[Before-and-after change records]
◆ ◆ ◆ ◆
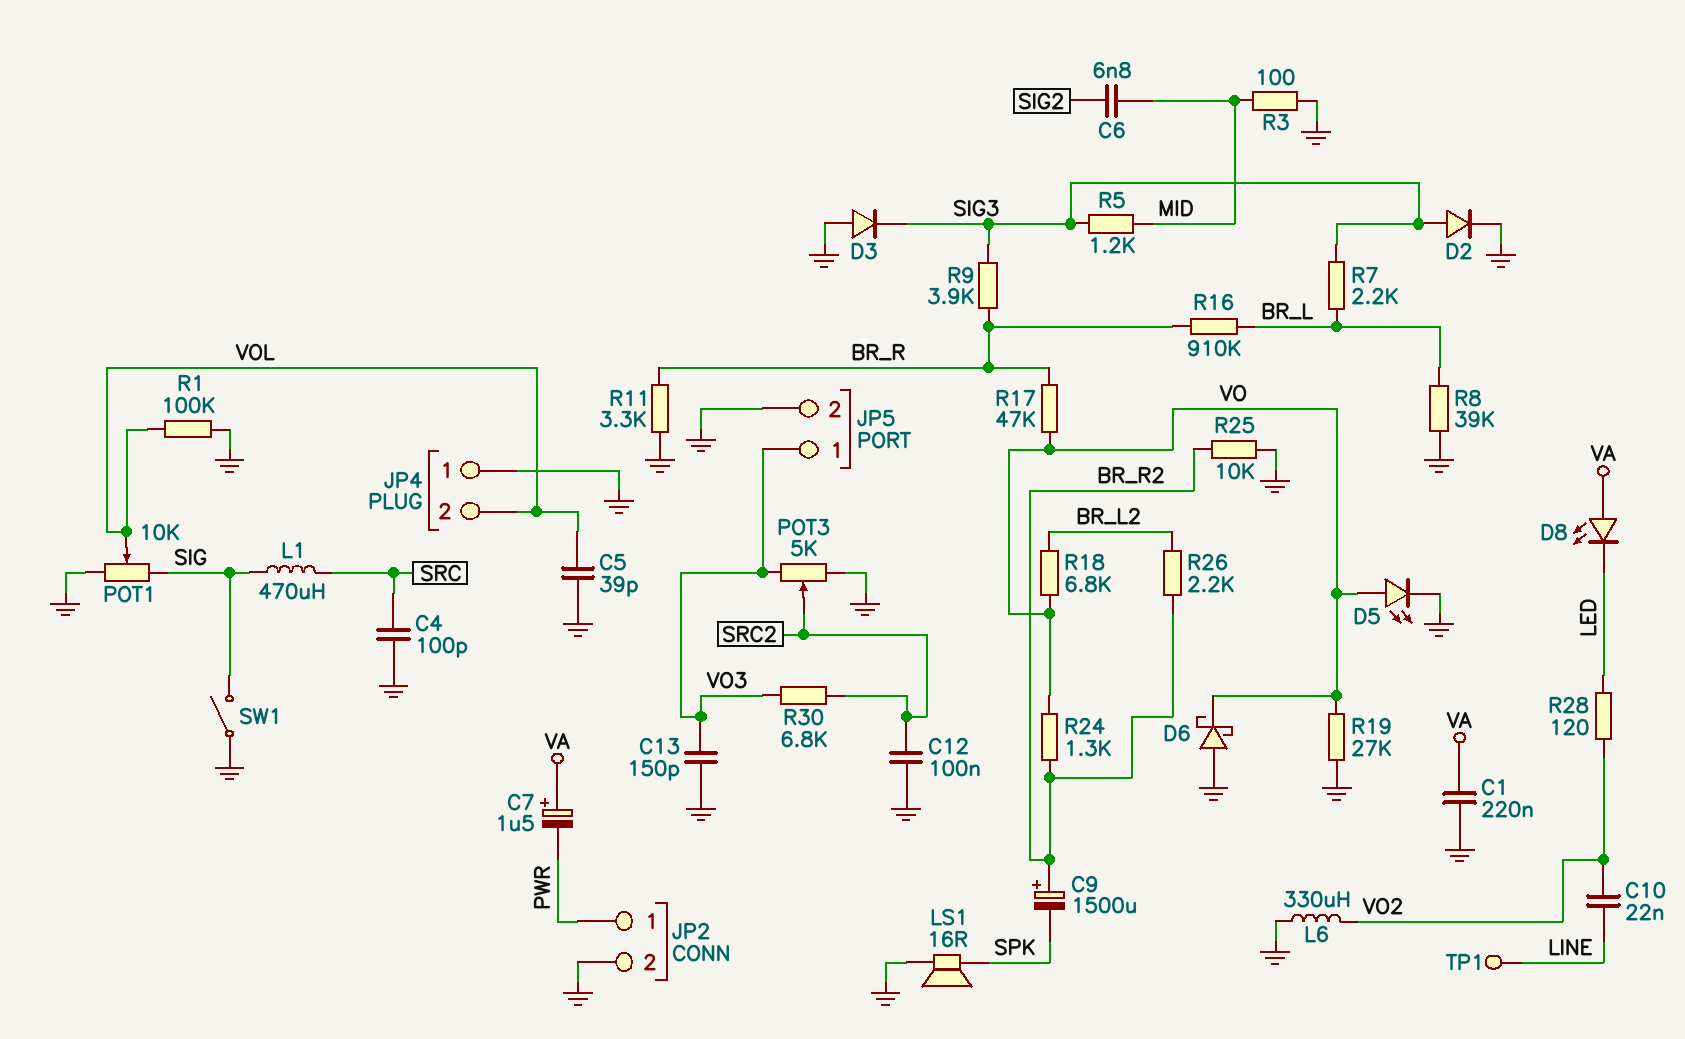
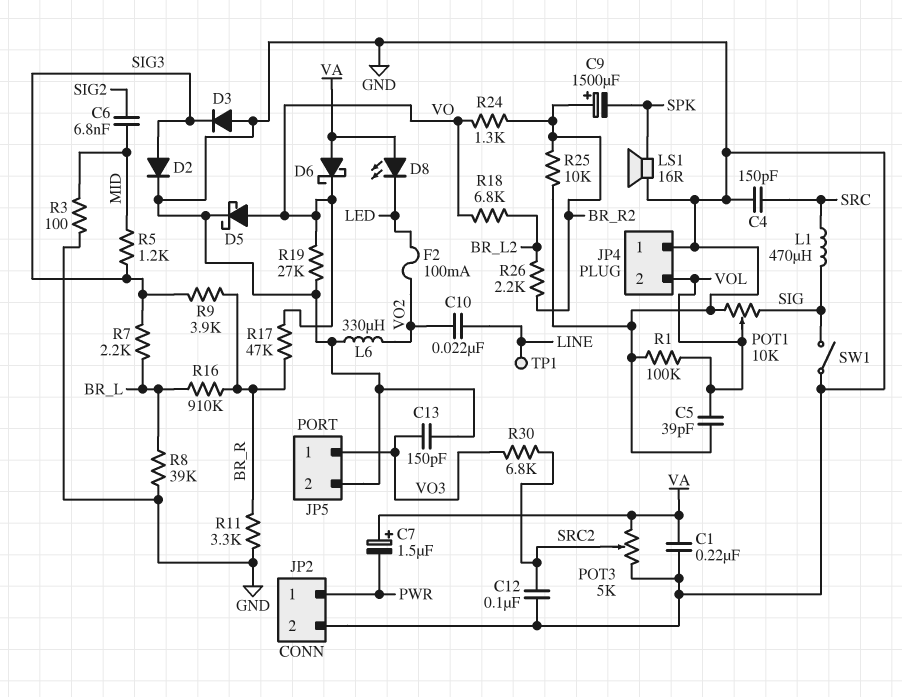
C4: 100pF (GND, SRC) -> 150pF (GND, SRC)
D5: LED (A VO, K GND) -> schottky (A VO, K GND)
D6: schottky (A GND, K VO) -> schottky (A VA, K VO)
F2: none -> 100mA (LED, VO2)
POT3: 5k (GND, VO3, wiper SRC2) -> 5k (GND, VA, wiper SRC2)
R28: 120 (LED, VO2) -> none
◆ ◆ ◆ ◆
# Prompt
Your answer should be every entry repeated exactly, minus the pictures.

# Result of this exercise
C4: 100pF (GND, SRC) -> 150pF (GND, SRC)
D5: LED (A VO, K GND) -> schottky (A VO, K GND)
D6: schottky (A GND, K VO) -> schottky (A VA, K VO)
F2: none -> 100mA (LED, VO2)
POT3: 5k (GND, VO3, wiper SRC2) -> 5k (GND, VA, wiper SRC2)
R28: 120 (LED, VO2) -> none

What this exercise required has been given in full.